[Image comparison data]
----------------

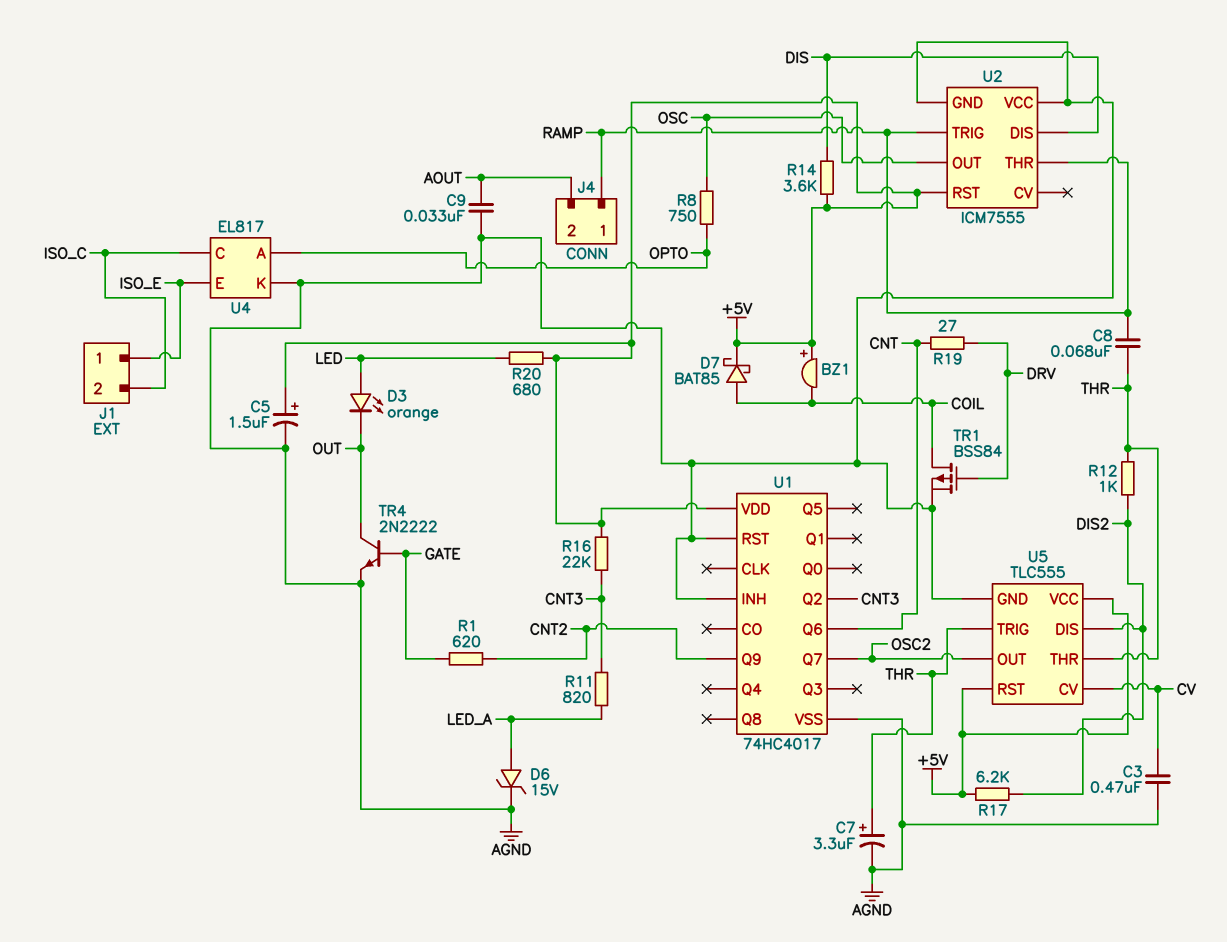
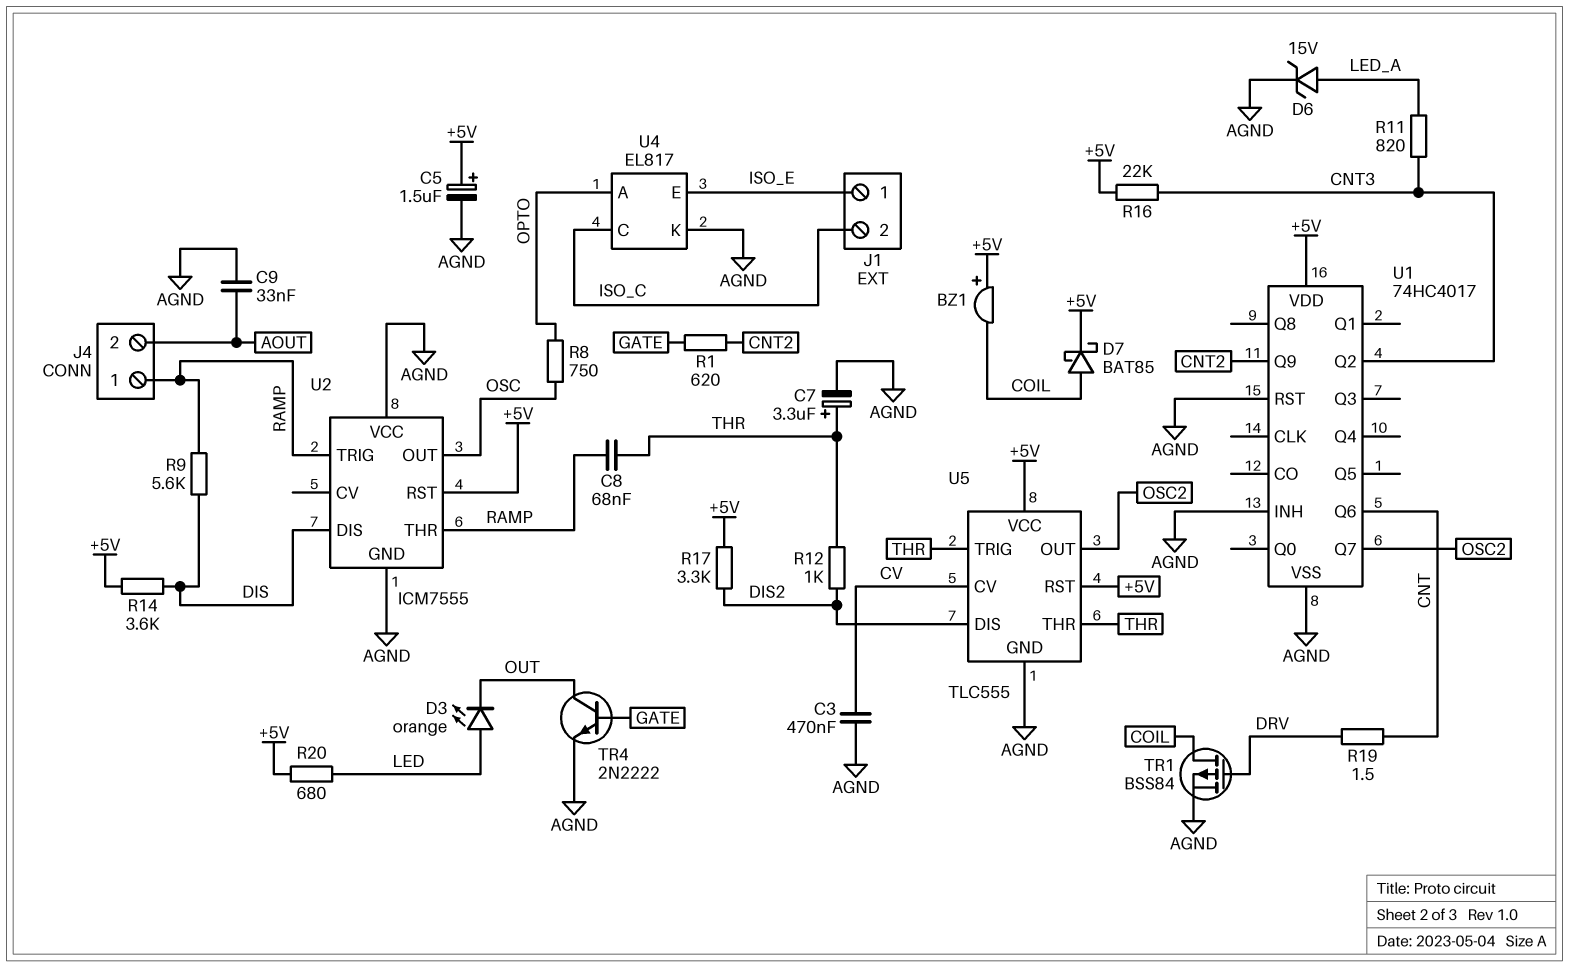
R9: none -> 5.6k (DIS, RAMP)
R17: 6.2k (+5V, DIS2) -> 3.3k (+5V, DIS2)
R19: 27 (CNT, DRV) -> 1.5 (CNT, DRV)

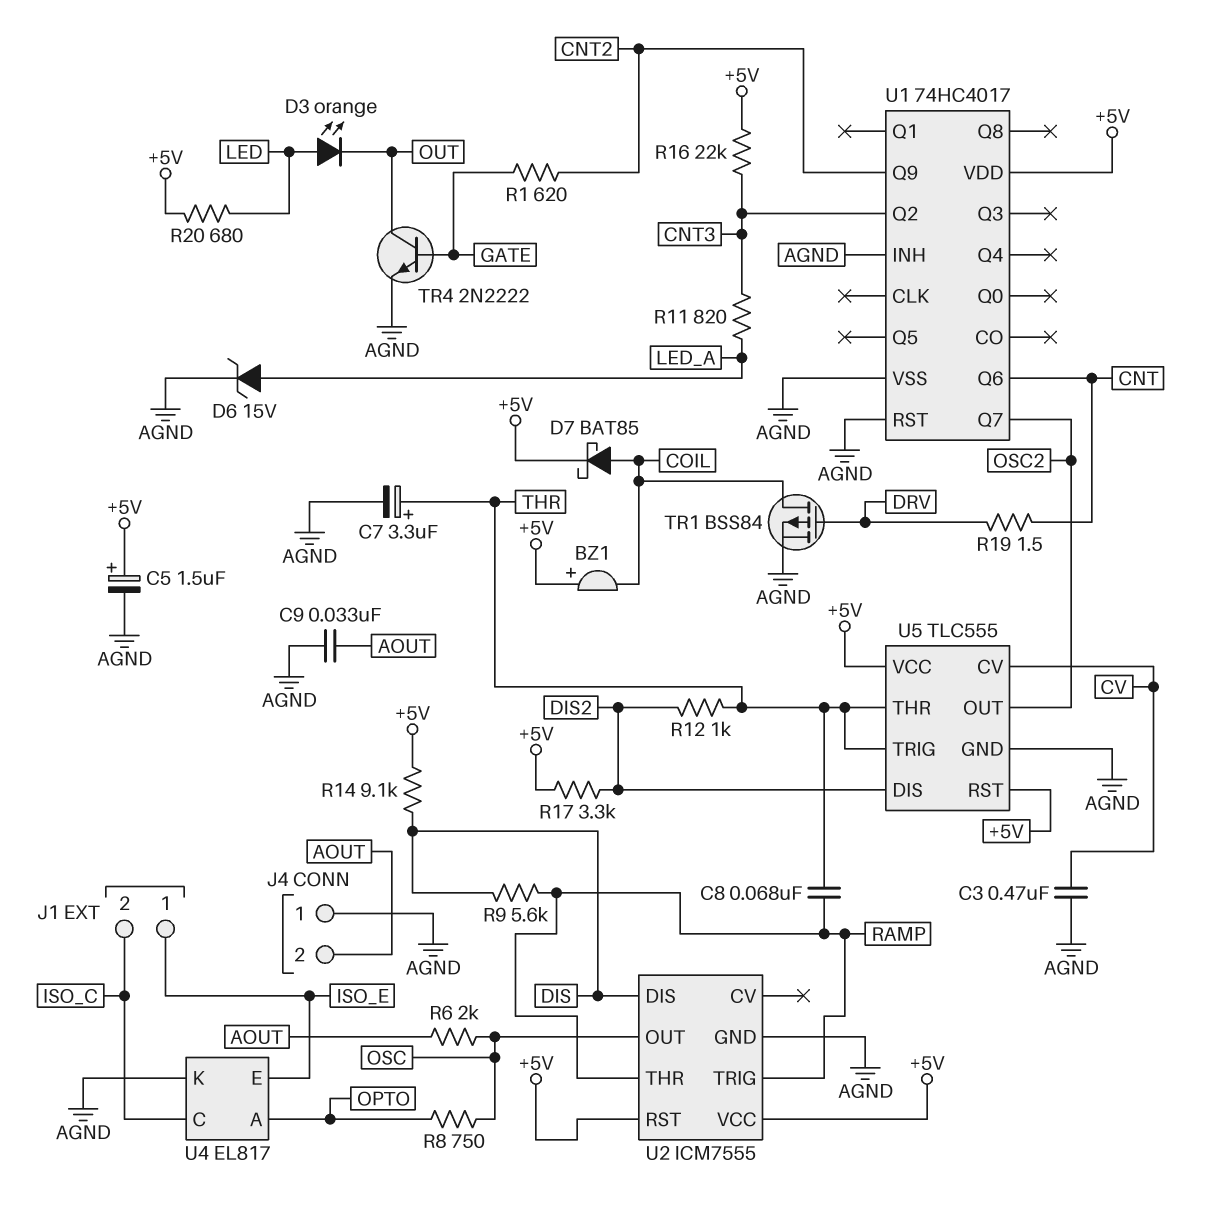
J4 pin 1: RAMP -> AGND
R6: none -> 2k (AOUT, OSC)
R14: 3.6k (+5V, DIS) -> 9.1k (+5V, DIS)
U2 pin VCC: AGND -> +5V

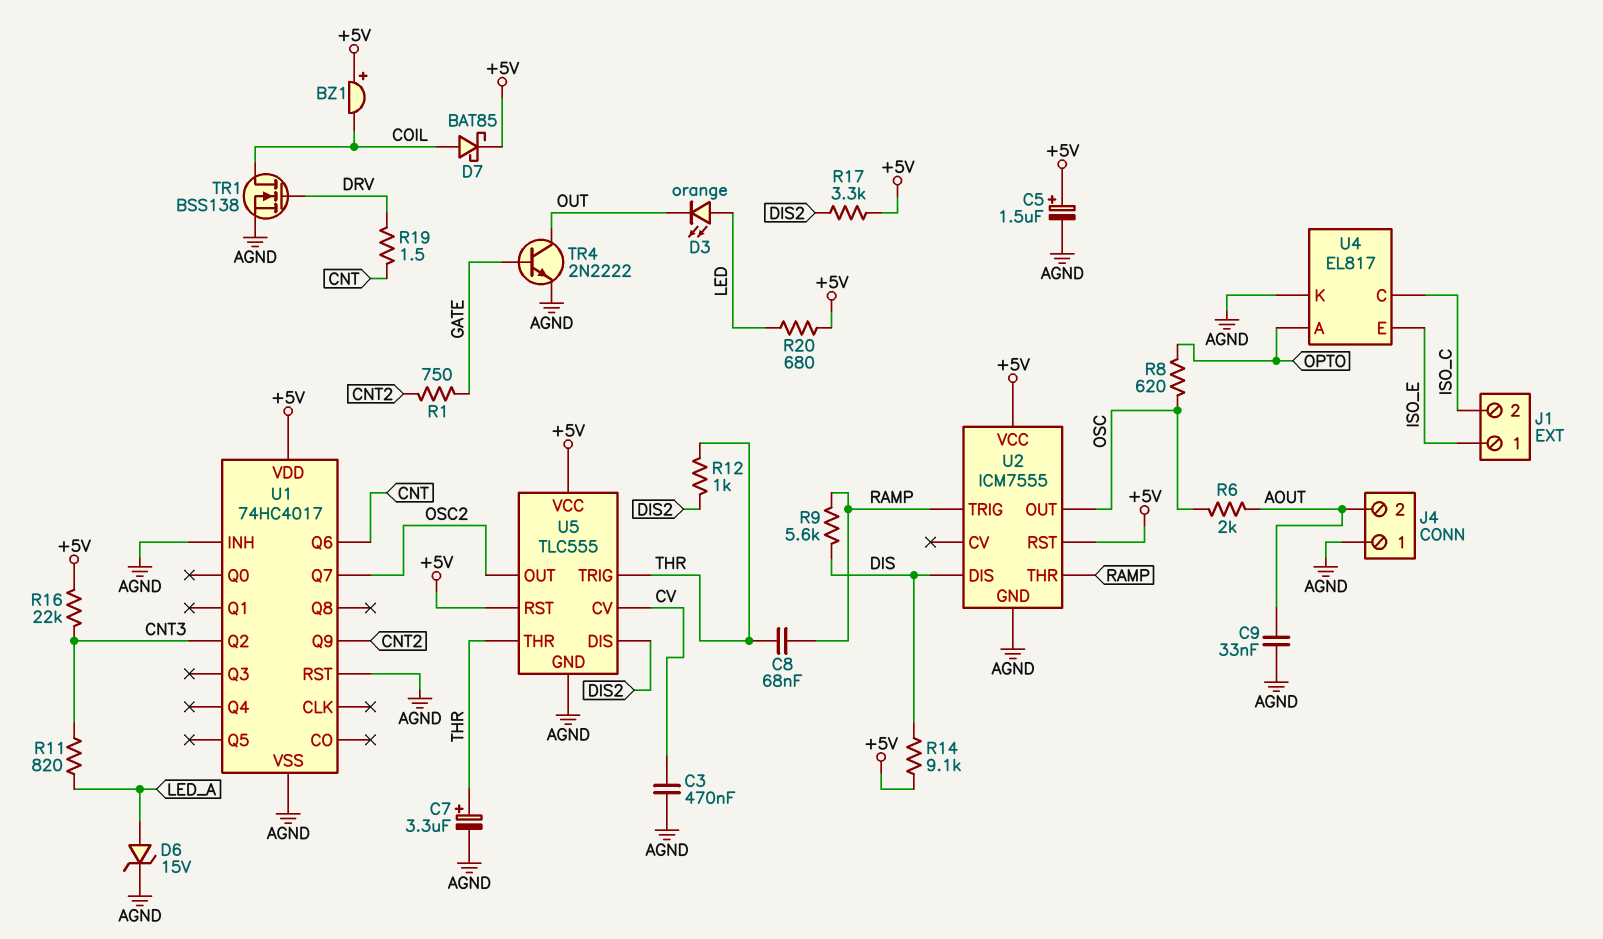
R1: 620 (CNT2, GATE) -> 750 (CNT2, GATE)
R8: 750 (OPTO, OSC) -> 620 (OPTO, OSC)
TR1: PMOS BSS84 (G DRV, D COIL, S AGND) -> NMOS BSS138 (G DRV, D COIL, S AGND)

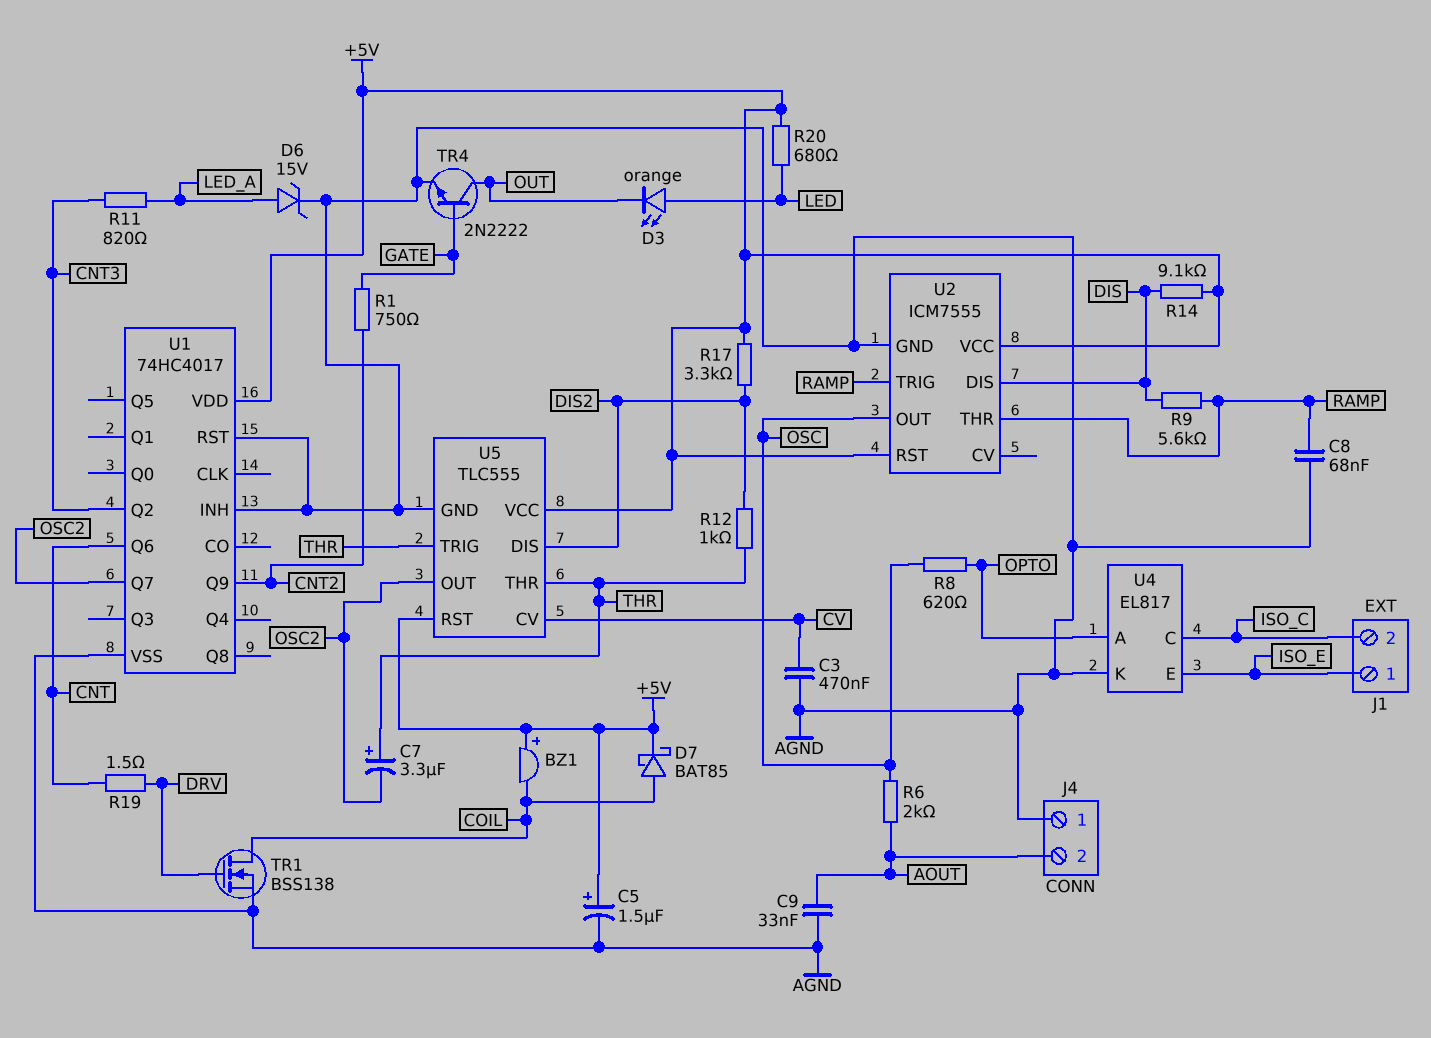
C7: 3.3uF (plus THR, minus AGND) -> 3.3uF (plus THR, minus OSC2)
C8: 68nF (RAMP, THR) -> 68nF (AGND, RAMP)
R16: 22k (+5V, CNT3) -> none

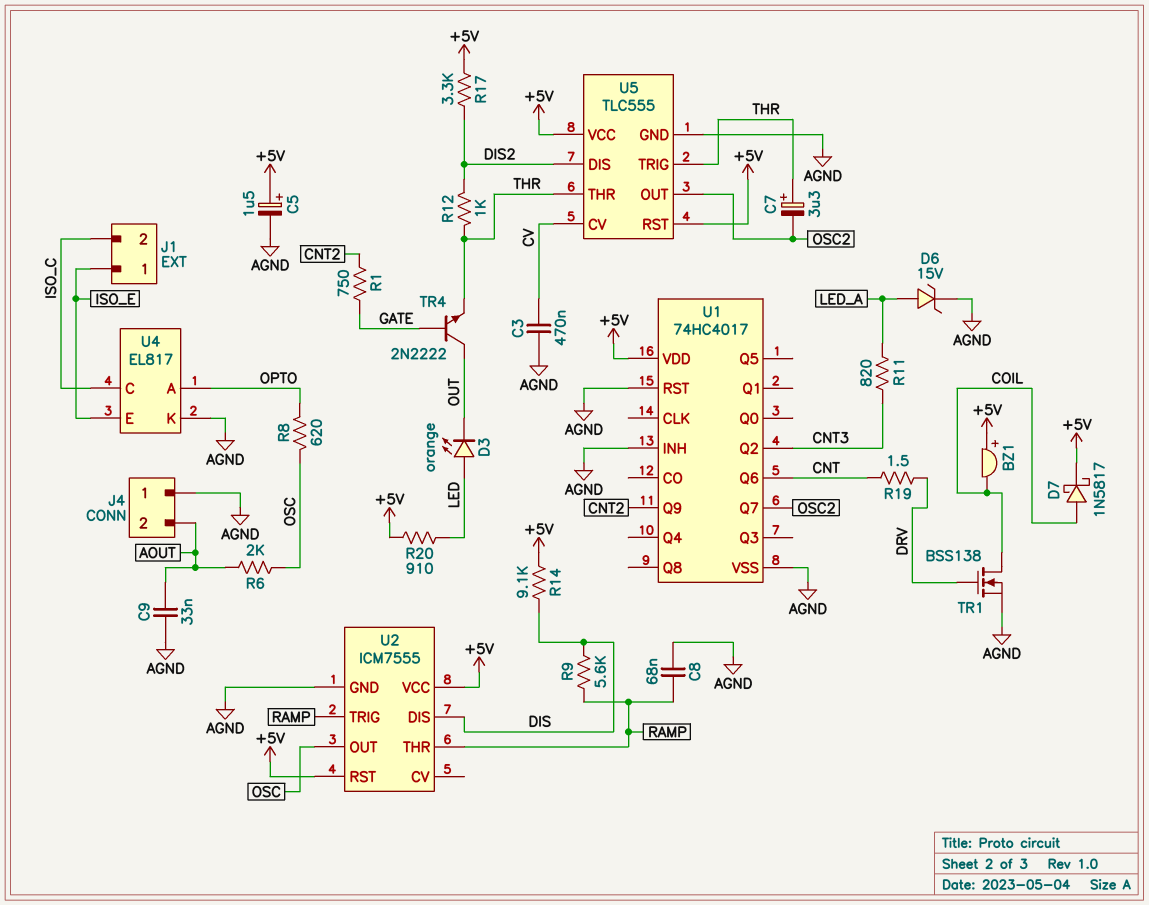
D7: schottky BAT85 (A COIL, K +5V) -> schottky 1N5817 (A COIL, K +5V)
R20: 680 (+5V, LED) -> 910 (+5V, LED)
TR4: NPN 2N2222 (B GATE, C OUT, E AGND) -> NPN 2N2222 (B GATE, C OUT, E THR)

----------------

• **WHAT YOU ARE ASKED TO DO**
Within the records above, find every line containing "COIL" and report only how many there are.

• **EXERCISE SOLUTION**
2